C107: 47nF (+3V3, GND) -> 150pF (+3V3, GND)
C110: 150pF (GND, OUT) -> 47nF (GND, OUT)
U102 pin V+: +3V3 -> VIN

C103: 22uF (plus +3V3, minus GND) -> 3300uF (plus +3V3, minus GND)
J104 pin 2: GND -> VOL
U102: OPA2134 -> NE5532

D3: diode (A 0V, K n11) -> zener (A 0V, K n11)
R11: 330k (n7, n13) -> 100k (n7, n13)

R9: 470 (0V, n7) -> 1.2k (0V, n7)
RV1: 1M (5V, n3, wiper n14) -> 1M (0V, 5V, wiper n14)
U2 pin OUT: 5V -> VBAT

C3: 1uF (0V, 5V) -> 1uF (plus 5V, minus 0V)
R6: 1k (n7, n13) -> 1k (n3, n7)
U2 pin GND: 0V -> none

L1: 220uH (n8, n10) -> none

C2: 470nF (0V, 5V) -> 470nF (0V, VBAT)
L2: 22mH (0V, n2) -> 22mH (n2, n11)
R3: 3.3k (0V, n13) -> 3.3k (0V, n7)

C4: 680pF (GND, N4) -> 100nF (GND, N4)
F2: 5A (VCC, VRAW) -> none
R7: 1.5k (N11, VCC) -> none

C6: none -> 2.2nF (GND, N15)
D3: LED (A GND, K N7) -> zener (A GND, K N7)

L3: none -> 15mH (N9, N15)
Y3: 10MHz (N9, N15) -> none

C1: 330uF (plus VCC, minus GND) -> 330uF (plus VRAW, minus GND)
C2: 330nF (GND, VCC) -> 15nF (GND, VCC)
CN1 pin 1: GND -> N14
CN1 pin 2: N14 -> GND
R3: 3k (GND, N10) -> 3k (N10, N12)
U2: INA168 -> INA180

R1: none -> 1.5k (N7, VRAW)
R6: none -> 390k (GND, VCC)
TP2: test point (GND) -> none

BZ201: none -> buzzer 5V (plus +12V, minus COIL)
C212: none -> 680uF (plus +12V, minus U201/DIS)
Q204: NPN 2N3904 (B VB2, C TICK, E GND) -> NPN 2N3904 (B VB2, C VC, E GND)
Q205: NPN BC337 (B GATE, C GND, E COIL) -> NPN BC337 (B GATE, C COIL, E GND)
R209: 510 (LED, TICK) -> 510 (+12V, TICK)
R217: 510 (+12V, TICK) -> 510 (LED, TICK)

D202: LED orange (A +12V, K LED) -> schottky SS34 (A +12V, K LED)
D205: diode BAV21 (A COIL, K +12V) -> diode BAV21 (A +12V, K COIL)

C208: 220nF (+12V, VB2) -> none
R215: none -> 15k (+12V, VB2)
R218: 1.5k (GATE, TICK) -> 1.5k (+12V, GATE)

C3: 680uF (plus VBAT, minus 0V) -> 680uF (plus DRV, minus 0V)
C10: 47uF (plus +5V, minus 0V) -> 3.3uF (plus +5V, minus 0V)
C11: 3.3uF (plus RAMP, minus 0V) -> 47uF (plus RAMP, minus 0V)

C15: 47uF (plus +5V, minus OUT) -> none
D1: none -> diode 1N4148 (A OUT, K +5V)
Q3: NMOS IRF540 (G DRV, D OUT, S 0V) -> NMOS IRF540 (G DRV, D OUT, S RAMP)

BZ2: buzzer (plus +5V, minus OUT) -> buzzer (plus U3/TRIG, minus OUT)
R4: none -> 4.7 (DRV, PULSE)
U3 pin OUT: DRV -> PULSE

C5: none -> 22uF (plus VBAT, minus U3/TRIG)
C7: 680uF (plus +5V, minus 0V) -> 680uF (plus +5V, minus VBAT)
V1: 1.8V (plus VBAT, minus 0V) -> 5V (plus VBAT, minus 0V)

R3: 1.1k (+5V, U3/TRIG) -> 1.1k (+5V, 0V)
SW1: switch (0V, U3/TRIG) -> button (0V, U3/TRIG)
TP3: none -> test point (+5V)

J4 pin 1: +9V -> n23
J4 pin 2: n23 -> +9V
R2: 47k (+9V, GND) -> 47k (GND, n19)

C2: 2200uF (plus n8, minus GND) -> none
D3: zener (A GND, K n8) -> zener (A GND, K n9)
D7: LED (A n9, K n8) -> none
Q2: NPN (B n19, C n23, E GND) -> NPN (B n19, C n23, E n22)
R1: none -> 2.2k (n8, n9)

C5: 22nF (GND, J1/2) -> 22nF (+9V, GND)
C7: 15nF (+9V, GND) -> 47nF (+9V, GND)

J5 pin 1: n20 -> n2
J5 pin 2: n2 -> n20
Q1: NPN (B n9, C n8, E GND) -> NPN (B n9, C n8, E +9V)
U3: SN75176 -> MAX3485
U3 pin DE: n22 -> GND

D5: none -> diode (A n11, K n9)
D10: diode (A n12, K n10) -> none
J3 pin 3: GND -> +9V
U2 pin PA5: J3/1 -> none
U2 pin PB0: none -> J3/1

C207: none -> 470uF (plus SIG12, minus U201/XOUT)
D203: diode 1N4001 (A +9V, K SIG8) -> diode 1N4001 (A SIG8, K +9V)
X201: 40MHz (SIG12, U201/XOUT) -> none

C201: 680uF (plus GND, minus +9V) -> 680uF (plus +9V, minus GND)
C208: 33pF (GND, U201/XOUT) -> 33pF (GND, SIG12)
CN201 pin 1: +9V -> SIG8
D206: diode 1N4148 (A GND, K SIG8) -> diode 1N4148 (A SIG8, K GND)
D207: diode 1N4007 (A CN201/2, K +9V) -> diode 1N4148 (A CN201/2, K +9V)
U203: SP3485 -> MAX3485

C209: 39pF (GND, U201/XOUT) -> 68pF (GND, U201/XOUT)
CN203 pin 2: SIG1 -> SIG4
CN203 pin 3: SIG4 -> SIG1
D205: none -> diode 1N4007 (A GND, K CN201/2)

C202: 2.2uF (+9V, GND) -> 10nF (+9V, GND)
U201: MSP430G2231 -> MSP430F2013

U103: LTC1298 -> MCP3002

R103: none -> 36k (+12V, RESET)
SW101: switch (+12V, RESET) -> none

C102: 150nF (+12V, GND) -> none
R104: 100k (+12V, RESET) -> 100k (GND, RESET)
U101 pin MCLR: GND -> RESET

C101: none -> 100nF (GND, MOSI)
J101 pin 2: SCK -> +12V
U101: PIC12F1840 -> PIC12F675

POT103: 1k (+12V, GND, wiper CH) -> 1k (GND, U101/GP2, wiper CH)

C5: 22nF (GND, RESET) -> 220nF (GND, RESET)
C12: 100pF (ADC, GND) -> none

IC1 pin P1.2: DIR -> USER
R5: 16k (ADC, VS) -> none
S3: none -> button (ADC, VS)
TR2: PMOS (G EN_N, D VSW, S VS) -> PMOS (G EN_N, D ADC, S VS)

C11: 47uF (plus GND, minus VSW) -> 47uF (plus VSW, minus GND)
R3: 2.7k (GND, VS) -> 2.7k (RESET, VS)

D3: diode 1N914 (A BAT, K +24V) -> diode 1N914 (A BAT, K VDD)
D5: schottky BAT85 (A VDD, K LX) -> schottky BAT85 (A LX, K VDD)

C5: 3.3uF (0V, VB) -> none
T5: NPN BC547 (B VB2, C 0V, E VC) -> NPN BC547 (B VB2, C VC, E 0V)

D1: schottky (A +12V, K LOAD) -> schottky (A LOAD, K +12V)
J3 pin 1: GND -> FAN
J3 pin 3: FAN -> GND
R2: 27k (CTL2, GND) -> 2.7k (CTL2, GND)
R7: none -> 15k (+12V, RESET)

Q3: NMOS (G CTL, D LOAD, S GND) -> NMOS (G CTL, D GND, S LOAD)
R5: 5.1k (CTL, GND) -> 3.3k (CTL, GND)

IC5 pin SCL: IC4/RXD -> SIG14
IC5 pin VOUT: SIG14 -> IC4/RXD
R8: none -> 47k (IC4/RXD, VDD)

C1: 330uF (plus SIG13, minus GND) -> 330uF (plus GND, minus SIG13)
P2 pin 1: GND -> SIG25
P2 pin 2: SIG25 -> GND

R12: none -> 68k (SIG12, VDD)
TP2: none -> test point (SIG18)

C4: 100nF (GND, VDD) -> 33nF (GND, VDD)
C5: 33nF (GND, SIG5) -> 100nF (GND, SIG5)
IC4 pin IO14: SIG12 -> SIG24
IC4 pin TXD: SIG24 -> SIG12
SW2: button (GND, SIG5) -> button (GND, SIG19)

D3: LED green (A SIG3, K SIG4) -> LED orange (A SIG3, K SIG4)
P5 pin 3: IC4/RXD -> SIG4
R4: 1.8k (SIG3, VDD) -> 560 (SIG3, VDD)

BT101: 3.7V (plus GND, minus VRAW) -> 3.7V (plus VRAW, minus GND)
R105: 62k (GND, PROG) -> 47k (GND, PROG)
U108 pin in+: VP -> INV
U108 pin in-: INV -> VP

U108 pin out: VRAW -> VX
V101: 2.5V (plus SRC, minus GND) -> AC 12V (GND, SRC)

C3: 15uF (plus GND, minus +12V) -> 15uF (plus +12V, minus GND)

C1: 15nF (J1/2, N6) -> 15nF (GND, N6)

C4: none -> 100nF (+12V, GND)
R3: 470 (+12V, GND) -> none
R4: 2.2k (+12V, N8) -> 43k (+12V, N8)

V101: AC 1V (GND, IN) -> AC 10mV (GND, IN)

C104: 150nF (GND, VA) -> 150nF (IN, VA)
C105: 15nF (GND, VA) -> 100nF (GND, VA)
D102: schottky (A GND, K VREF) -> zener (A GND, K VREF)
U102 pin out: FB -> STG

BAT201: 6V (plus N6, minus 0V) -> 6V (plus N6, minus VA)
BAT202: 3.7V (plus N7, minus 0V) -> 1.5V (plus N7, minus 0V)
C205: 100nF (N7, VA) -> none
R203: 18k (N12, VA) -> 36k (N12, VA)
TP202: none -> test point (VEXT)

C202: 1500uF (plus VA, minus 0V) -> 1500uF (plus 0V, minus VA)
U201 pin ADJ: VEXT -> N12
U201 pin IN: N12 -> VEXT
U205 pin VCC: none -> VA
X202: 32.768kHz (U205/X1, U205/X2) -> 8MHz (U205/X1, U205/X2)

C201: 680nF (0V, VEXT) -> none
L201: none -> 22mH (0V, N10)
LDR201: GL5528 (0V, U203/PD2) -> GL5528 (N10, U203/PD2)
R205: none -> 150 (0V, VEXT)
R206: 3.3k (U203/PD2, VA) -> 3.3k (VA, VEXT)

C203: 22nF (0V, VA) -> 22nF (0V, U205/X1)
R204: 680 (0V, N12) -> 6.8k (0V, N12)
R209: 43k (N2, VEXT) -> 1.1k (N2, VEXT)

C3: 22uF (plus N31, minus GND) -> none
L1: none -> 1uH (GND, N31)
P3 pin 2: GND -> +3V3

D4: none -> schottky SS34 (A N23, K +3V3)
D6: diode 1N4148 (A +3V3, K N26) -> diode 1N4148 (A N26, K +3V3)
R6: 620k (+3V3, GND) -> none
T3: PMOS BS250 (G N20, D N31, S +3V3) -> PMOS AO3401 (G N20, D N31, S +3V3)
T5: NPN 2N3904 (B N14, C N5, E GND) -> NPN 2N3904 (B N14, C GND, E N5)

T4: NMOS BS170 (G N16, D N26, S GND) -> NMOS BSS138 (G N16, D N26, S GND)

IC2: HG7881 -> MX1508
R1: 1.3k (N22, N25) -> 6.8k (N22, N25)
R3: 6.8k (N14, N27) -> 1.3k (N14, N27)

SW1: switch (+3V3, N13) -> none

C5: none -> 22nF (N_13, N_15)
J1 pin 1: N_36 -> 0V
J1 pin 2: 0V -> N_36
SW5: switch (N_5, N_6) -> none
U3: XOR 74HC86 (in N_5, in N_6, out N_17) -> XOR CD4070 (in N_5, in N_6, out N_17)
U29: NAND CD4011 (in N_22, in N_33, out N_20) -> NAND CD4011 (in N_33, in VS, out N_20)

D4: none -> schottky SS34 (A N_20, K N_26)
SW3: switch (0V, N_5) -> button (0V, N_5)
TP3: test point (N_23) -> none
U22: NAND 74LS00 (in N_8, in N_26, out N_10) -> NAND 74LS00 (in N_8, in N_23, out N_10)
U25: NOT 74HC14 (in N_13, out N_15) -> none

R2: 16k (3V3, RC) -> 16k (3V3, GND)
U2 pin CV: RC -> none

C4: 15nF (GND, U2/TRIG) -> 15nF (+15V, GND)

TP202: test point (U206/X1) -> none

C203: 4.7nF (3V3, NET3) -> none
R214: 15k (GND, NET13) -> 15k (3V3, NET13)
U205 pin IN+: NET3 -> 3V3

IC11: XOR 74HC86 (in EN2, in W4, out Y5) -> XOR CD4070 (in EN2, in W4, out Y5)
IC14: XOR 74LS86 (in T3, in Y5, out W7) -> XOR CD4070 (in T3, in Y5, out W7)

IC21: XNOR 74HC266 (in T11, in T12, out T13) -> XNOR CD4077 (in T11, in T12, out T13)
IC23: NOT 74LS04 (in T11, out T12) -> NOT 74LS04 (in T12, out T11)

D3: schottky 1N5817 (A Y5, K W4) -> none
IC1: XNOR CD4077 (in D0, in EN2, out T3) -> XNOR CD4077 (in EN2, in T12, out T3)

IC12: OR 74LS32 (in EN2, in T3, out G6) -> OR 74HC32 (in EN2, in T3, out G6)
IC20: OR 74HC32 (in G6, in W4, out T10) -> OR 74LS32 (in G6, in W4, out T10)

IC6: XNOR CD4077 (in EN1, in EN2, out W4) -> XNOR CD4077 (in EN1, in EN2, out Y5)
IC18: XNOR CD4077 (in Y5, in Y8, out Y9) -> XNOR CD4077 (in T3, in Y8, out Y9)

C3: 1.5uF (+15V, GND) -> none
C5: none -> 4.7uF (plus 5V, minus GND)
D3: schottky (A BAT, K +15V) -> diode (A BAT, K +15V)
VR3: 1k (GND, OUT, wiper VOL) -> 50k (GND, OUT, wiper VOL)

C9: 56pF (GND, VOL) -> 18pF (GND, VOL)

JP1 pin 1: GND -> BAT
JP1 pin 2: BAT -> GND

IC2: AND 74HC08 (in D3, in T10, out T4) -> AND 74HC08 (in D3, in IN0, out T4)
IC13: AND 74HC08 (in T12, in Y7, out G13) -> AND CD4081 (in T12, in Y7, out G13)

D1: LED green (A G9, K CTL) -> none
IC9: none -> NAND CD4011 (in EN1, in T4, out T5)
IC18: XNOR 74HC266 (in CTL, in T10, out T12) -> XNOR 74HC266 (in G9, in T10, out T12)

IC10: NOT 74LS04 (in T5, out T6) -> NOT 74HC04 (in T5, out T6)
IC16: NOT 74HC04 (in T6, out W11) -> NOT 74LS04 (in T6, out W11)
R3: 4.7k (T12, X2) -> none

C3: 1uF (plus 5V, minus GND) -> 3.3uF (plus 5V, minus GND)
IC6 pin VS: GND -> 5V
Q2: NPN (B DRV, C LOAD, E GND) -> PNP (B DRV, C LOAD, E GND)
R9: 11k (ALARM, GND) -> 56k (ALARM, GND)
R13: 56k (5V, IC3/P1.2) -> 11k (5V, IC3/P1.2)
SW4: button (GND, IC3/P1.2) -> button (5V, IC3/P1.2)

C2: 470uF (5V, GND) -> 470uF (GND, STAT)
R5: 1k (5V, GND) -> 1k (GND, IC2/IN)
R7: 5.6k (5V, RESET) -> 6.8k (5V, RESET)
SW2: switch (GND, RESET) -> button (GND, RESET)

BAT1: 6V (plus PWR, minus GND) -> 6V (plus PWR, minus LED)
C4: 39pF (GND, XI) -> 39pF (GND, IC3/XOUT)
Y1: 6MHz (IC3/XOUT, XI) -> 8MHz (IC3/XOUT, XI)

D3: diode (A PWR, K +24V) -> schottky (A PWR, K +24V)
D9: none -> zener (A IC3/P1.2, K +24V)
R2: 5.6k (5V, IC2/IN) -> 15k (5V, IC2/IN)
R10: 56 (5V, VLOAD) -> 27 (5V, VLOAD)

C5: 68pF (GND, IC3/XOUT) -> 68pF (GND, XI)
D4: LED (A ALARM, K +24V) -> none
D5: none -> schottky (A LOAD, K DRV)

☆ ☆ ☆ ☆ ☆ ☆ ☆

ABOUT THIS TASK = Looking at the data above, work out how many lines contain "VBAT" and answer with the figure only.

SOLUTION = 6